Data for this task:
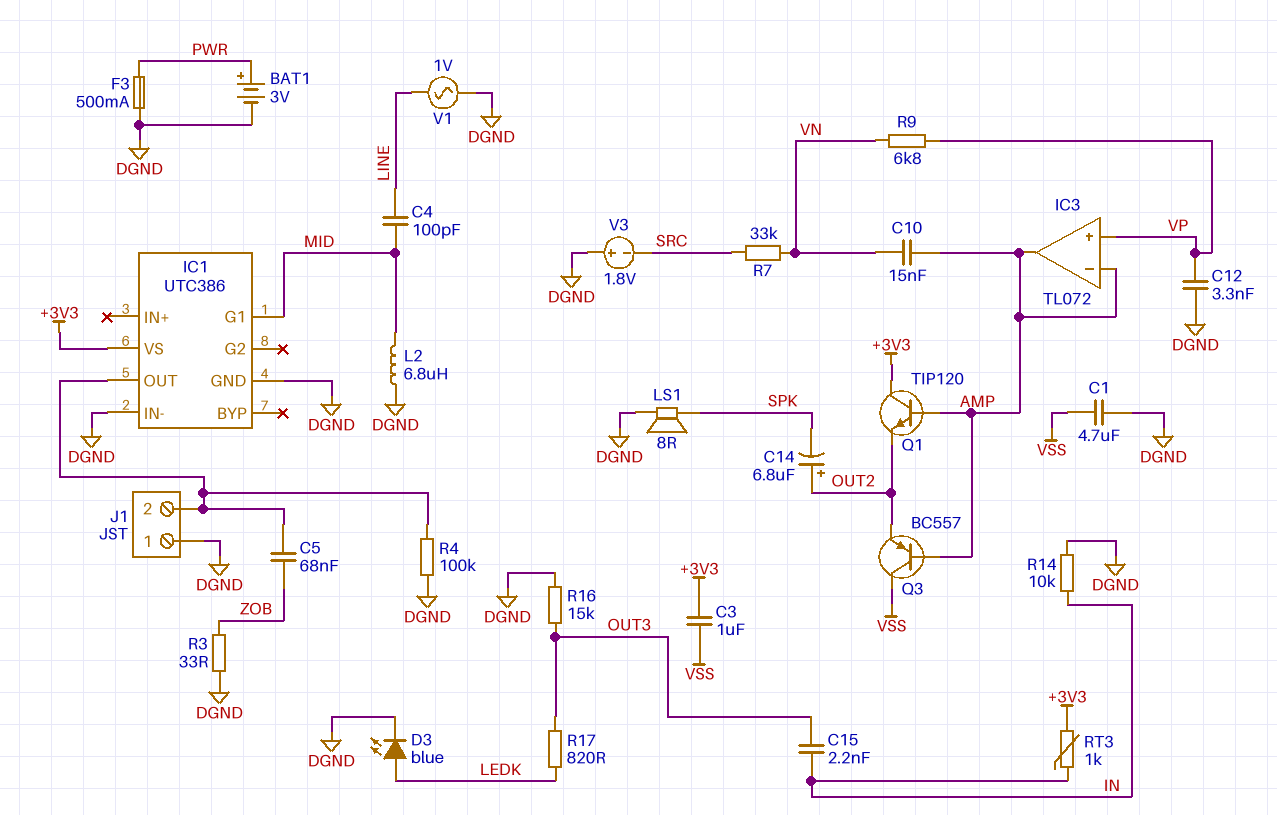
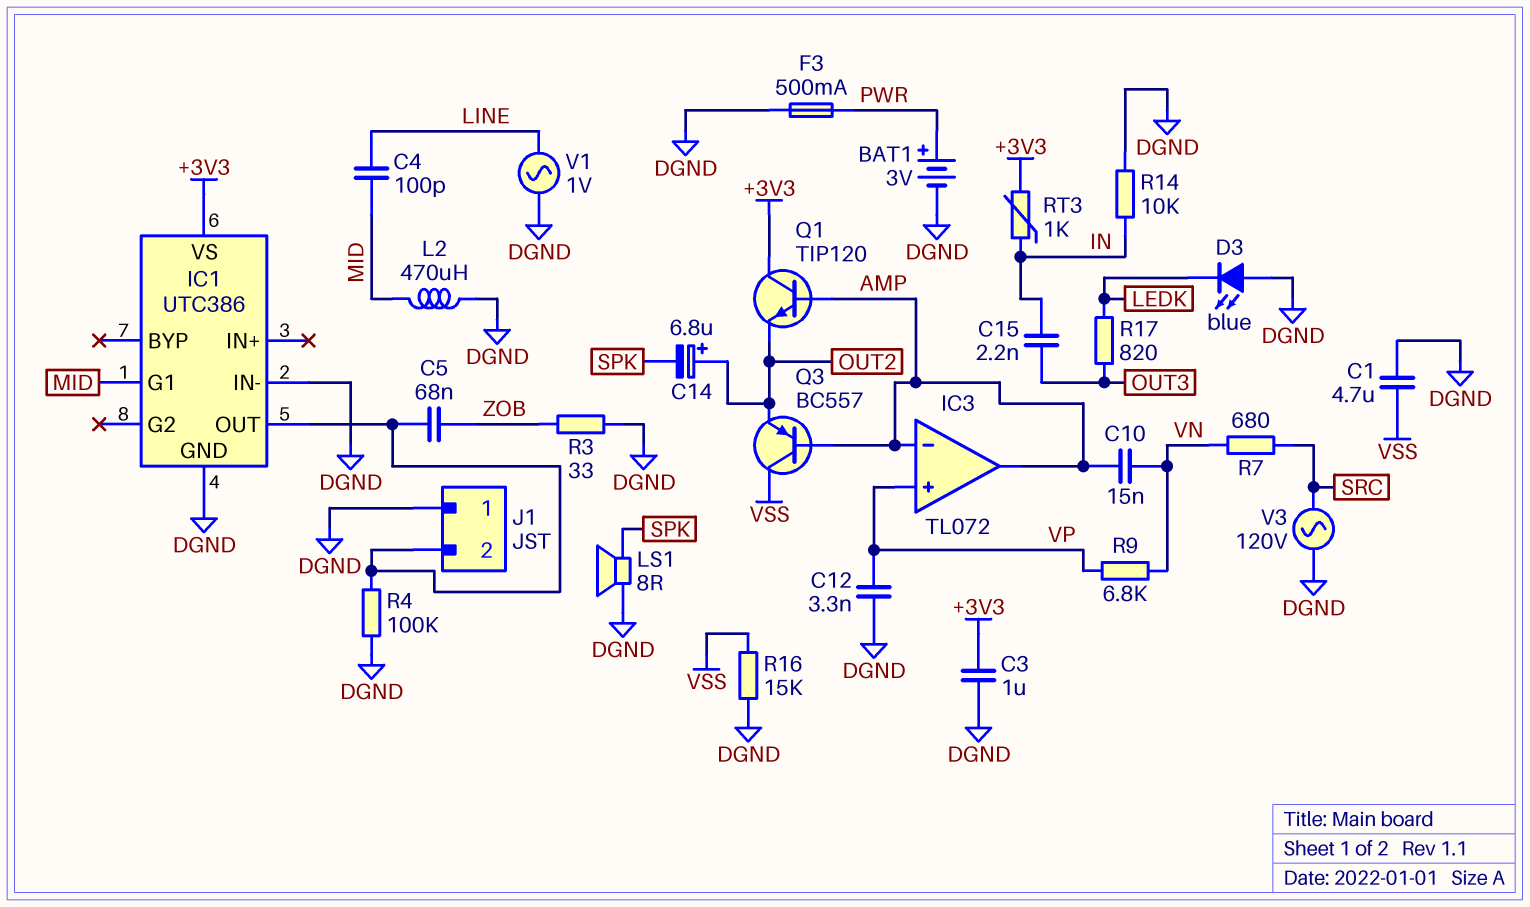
C3: 1uF (+3V3, VSS) -> 1uF (+3V3, DGND)
D3: LED blue (A LEDK, K DGND) -> LED blue (A DGND, K LEDK)
L2: 6.8uH (DGND, MID) -> 470uH (DGND, MID)
R7: 33k (SRC, VN) -> 680 (SRC, VN)
R16: 15k (DGND, OUT3) -> 15k (DGND, VSS)
V3: 1.8V (plus DGND, minus SRC) -> AC 120V (DGND, SRC)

What the task requires: Work out the number of lines in this listing that include the word "DGND". Reply with that number only.

Answer space: 5